Required action: When a line of the entries below contains "yellow", it counts once; state how many such lines there are and nothing else.

Given information:

··········

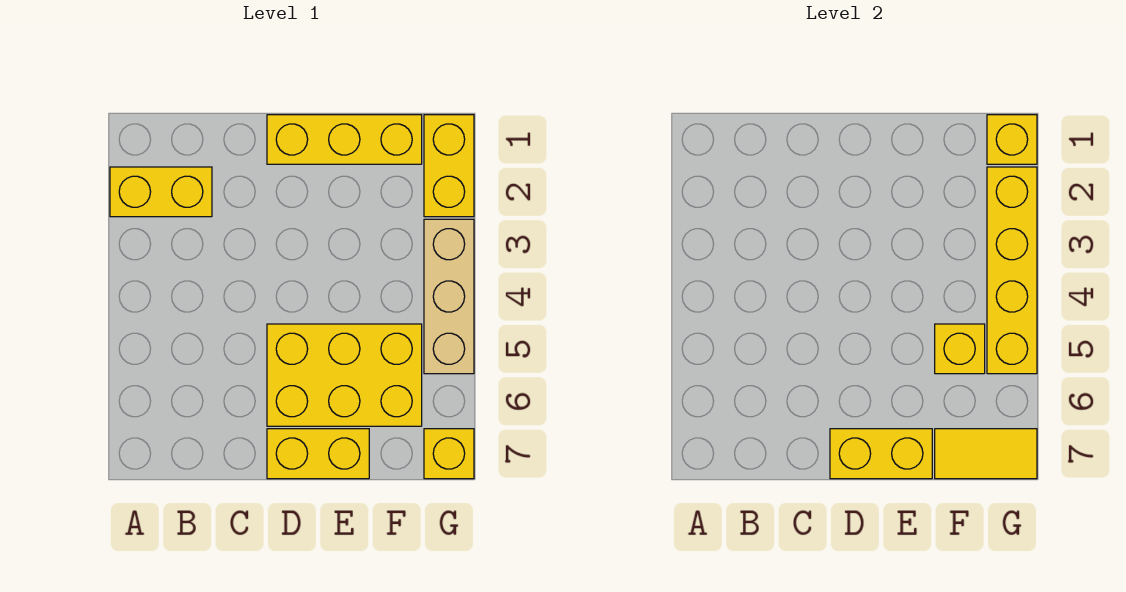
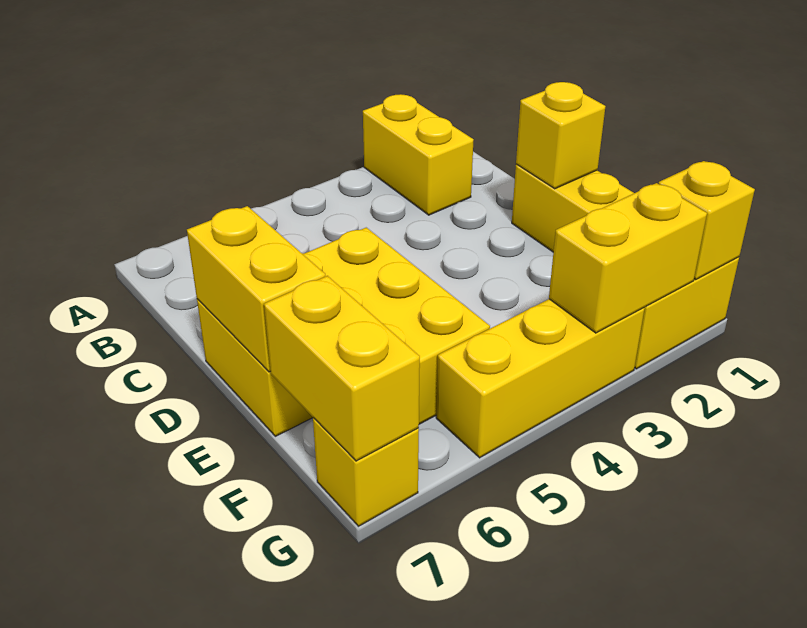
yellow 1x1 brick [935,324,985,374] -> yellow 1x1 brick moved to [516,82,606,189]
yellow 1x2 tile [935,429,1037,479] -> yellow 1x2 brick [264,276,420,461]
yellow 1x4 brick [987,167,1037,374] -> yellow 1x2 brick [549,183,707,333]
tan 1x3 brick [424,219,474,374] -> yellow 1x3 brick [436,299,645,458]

··········

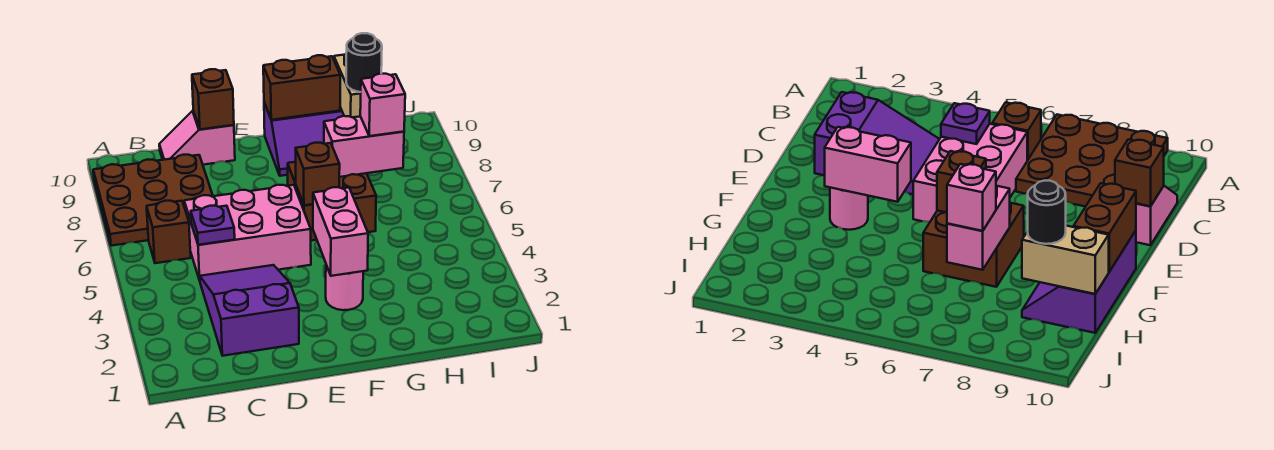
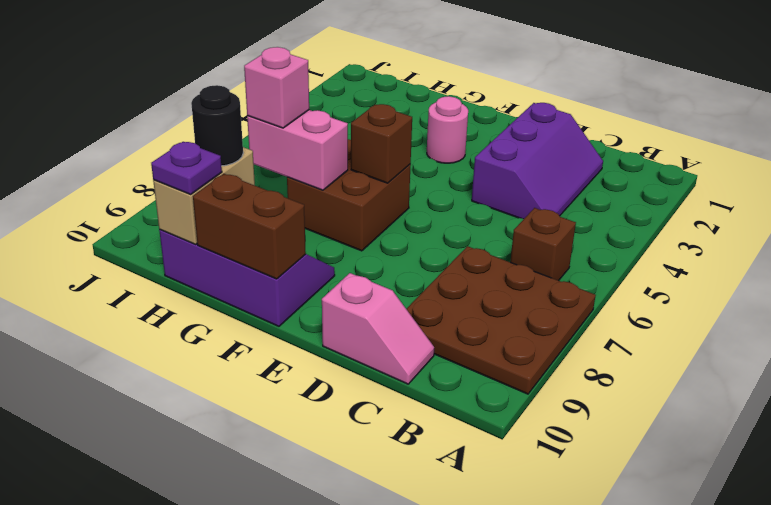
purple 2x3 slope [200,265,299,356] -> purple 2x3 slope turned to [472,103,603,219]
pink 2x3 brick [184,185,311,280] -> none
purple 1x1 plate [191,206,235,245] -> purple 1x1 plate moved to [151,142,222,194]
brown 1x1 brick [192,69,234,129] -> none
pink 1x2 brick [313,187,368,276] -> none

··········

Finished task: 4